Material for this task:
# # #

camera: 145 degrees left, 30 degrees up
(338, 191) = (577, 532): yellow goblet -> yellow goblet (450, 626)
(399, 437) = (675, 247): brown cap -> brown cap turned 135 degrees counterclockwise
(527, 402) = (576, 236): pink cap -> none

# # #

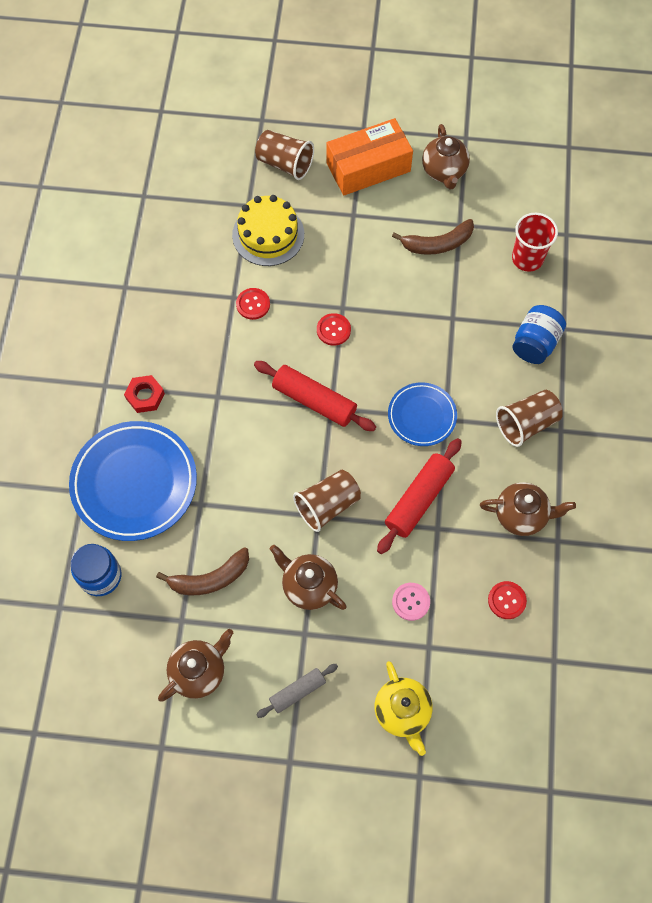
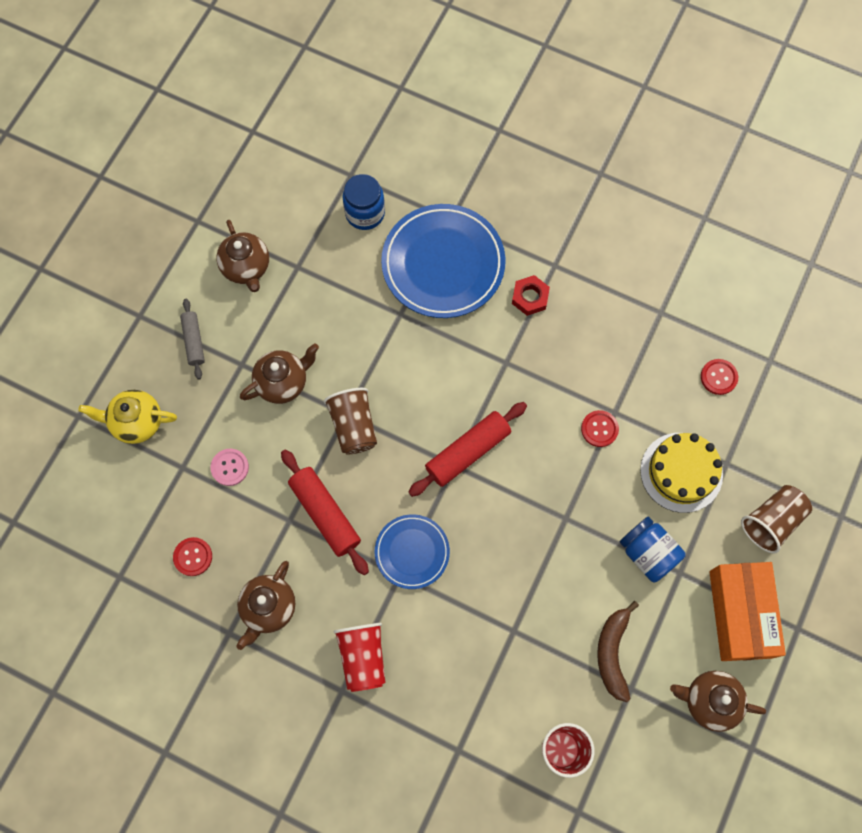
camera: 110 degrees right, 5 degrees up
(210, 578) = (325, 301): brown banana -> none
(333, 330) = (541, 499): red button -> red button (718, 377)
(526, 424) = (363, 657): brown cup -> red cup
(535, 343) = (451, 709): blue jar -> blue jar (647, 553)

# # #

Exercise details: Wherever the string "none" appears in a line of the records, copy that line.

Completed exercise:
(527, 402) = (576, 236): pink cap -> none
(210, 578) = (325, 301): brown banana -> none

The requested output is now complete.